**TASK PROMPT**
All entries that follow are to be printed exactly as written.

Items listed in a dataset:
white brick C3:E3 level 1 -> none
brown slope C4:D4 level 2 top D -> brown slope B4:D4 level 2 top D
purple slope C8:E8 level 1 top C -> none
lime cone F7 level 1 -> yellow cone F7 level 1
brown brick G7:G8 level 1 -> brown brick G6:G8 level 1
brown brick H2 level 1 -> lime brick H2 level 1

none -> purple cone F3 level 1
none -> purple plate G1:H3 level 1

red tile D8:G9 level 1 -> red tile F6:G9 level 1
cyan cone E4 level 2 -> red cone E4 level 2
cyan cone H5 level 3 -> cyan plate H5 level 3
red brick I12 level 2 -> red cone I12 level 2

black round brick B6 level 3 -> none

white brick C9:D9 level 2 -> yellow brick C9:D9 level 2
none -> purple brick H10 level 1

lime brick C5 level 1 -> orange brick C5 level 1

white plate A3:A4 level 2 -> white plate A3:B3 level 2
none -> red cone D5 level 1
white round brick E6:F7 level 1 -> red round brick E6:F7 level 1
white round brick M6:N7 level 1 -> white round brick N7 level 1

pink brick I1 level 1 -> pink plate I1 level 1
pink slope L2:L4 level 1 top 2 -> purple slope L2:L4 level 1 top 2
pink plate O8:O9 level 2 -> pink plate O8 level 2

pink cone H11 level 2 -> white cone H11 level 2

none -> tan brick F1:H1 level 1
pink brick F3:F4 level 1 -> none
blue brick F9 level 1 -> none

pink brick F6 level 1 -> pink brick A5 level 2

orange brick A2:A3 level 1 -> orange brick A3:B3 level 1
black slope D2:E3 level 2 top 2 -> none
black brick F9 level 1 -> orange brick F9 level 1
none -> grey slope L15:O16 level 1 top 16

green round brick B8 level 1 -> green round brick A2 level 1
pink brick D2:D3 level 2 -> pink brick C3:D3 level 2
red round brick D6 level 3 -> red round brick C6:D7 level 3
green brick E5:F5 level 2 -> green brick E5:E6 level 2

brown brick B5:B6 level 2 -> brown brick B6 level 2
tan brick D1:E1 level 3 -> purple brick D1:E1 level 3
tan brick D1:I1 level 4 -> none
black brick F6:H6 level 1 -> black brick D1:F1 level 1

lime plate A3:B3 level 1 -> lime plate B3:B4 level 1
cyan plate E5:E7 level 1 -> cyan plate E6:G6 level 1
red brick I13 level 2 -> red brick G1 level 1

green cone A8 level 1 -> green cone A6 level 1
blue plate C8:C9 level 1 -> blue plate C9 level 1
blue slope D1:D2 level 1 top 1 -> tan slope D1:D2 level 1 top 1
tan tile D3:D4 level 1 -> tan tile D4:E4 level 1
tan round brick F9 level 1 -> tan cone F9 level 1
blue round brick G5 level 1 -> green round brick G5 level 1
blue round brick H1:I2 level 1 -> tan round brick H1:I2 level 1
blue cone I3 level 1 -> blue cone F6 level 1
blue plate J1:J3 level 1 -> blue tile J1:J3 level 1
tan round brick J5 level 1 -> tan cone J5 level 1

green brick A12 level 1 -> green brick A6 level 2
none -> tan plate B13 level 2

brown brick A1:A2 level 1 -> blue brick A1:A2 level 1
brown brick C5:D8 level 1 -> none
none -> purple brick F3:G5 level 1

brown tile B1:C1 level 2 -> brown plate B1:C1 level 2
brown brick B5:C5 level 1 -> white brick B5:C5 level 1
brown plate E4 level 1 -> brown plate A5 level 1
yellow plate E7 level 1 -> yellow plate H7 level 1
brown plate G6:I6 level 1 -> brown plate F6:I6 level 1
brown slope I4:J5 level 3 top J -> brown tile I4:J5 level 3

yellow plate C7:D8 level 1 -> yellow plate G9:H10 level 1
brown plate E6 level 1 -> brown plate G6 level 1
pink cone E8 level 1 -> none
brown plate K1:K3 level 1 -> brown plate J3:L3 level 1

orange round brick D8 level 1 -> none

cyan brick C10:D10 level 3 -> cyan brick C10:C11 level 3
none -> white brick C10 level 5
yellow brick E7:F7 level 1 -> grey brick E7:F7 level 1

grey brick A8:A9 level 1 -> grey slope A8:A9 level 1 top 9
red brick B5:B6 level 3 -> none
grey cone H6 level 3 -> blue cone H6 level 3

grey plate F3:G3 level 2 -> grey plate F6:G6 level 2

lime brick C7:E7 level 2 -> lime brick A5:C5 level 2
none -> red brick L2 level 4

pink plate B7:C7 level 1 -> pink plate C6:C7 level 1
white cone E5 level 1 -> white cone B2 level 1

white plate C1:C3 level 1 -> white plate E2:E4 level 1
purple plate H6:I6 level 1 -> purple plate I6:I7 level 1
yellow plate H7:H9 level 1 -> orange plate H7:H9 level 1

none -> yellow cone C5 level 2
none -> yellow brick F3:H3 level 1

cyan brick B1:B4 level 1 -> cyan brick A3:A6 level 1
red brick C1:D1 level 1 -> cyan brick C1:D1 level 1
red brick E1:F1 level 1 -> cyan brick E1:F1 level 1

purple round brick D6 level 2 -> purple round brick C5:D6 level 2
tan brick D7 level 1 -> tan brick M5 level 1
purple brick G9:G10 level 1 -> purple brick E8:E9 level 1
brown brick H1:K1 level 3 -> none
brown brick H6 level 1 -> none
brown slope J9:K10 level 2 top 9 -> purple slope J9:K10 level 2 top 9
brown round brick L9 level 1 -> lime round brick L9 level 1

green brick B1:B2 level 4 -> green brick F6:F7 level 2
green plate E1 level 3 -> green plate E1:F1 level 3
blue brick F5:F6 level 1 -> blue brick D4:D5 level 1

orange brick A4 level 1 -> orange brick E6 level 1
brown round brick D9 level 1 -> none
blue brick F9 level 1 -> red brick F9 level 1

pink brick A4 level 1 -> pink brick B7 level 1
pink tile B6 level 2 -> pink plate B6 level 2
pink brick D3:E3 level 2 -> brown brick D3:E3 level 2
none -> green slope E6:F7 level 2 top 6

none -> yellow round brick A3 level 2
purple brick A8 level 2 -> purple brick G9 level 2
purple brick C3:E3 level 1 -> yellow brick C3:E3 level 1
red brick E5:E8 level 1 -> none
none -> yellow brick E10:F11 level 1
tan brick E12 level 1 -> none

**RESULT FOR THIS EXERCISE**
white brick C3:E3 level 1 -> none
brown slope C4:D4 level 2 top D -> brown slope B4:D4 level 2 top D
purple slope C8:E8 level 1 top C -> none
lime cone F7 level 1 -> yellow cone F7 level 1
brown brick G7:G8 level 1 -> brown brick G6:G8 level 1
brown brick H2 level 1 -> lime brick H2 level 1

none -> purple cone F3 level 1
none -> purple plate G1:H3 level 1

red tile D8:G9 level 1 -> red tile F6:G9 level 1
cyan cone E4 level 2 -> red cone E4 level 2
cyan cone H5 level 3 -> cyan plate H5 level 3
red brick I12 level 2 -> red cone I12 level 2

black round brick B6 level 3 -> none

white brick C9:D9 level 2 -> yellow brick C9:D9 level 2
none -> purple brick H10 level 1

lime brick C5 level 1 -> orange brick C5 level 1

white plate A3:A4 level 2 -> white plate A3:B3 level 2
none -> red cone D5 level 1
white round brick E6:F7 level 1 -> red round brick E6:F7 level 1
white round brick M6:N7 level 1 -> white round brick N7 level 1

pink brick I1 level 1 -> pink plate I1 level 1
pink slope L2:L4 level 1 top 2 -> purple slope L2:L4 level 1 top 2
pink plate O8:O9 level 2 -> pink plate O8 level 2

pink cone H11 level 2 -> white cone H11 level 2

none -> tan brick F1:H1 level 1
pink brick F3:F4 level 1 -> none
blue brick F9 level 1 -> none

pink brick F6 level 1 -> pink brick A5 level 2

orange brick A2:A3 level 1 -> orange brick A3:B3 level 1
black slope D2:E3 level 2 top 2 -> none
black brick F9 level 1 -> orange brick F9 level 1
none -> grey slope L15:O16 level 1 top 16

green round brick B8 level 1 -> green round brick A2 level 1
pink brick D2:D3 level 2 -> pink brick C3:D3 level 2
red round brick D6 level 3 -> red round brick C6:D7 level 3
green brick E5:F5 level 2 -> green brick E5:E6 level 2

brown brick B5:B6 level 2 -> brown brick B6 level 2
tan brick D1:E1 level 3 -> purple brick D1:E1 level 3
tan brick D1:I1 level 4 -> none
black brick F6:H6 level 1 -> black brick D1:F1 level 1

lime plate A3:B3 level 1 -> lime plate B3:B4 level 1
cyan plate E5:E7 level 1 -> cyan plate E6:G6 level 1
red brick I13 level 2 -> red brick G1 level 1

green cone A8 level 1 -> green cone A6 level 1
blue plate C8:C9 level 1 -> blue plate C9 level 1
blue slope D1:D2 level 1 top 1 -> tan slope D1:D2 level 1 top 1
tan tile D3:D4 level 1 -> tan tile D4:E4 level 1
tan round brick F9 level 1 -> tan cone F9 level 1
blue round brick G5 level 1 -> green round brick G5 level 1
blue round brick H1:I2 level 1 -> tan round brick H1:I2 level 1
blue cone I3 level 1 -> blue cone F6 level 1
blue plate J1:J3 level 1 -> blue tile J1:J3 level 1
tan round brick J5 level 1 -> tan cone J5 level 1

green brick A12 level 1 -> green brick A6 level 2
none -> tan plate B13 level 2

brown brick A1:A2 level 1 -> blue brick A1:A2 level 1
brown brick C5:D8 level 1 -> none
none -> purple brick F3:G5 level 1

brown tile B1:C1 level 2 -> brown plate B1:C1 level 2
brown brick B5:C5 level 1 -> white brick B5:C5 level 1
brown plate E4 level 1 -> brown plate A5 level 1
yellow plate E7 level 1 -> yellow plate H7 level 1
brown plate G6:I6 level 1 -> brown plate F6:I6 level 1
brown slope I4:J5 level 3 top J -> brown tile I4:J5 level 3

yellow plate C7:D8 level 1 -> yellow plate G9:H10 level 1
brown plate E6 level 1 -> brown plate G6 level 1
pink cone E8 level 1 -> none
brown plate K1:K3 level 1 -> brown plate J3:L3 level 1

orange round brick D8 level 1 -> none

cyan brick C10:D10 level 3 -> cyan brick C10:C11 level 3
none -> white brick C10 level 5
yellow brick E7:F7 level 1 -> grey brick E7:F7 level 1

grey brick A8:A9 level 1 -> grey slope A8:A9 level 1 top 9
red brick B5:B6 level 3 -> none
grey cone H6 level 3 -> blue cone H6 level 3

grey plate F3:G3 level 2 -> grey plate F6:G6 level 2

lime brick C7:E7 level 2 -> lime brick A5:C5 level 2
none -> red brick L2 level 4

pink plate B7:C7 level 1 -> pink plate C6:C7 level 1
white cone E5 level 1 -> white cone B2 level 1

white plate C1:C3 level 1 -> white plate E2:E4 level 1
purple plate H6:I6 level 1 -> purple plate I6:I7 level 1
yellow plate H7:H9 level 1 -> orange plate H7:H9 level 1

none -> yellow cone C5 level 2
none -> yellow brick F3:H3 level 1

cyan brick B1:B4 level 1 -> cyan brick A3:A6 level 1
red brick C1:D1 level 1 -> cyan brick C1:D1 level 1
red brick E1:F1 level 1 -> cyan brick E1:F1 level 1

purple round brick D6 level 2 -> purple round brick C5:D6 level 2
tan brick D7 level 1 -> tan brick M5 level 1
purple brick G9:G10 level 1 -> purple brick E8:E9 level 1
brown brick H1:K1 level 3 -> none
brown brick H6 level 1 -> none
brown slope J9:K10 level 2 top 9 -> purple slope J9:K10 level 2 top 9
brown round brick L9 level 1 -> lime round brick L9 level 1

green brick B1:B2 level 4 -> green brick F6:F7 level 2
green plate E1 level 3 -> green plate E1:F1 level 3
blue brick F5:F6 level 1 -> blue brick D4:D5 level 1

orange brick A4 level 1 -> orange brick E6 level 1
brown round brick D9 level 1 -> none
blue brick F9 level 1 -> red brick F9 level 1

pink brick A4 level 1 -> pink brick B7 level 1
pink tile B6 level 2 -> pink plate B6 level 2
pink brick D3:E3 level 2 -> brown brick D3:E3 level 2
none -> green slope E6:F7 level 2 top 6

none -> yellow round brick A3 level 2
purple brick A8 level 2 -> purple brick G9 level 2
purple brick C3:E3 level 1 -> yellow brick C3:E3 level 1
red brick E5:E8 level 1 -> none
none -> yellow brick E10:F11 level 1
tan brick E12 level 1 -> none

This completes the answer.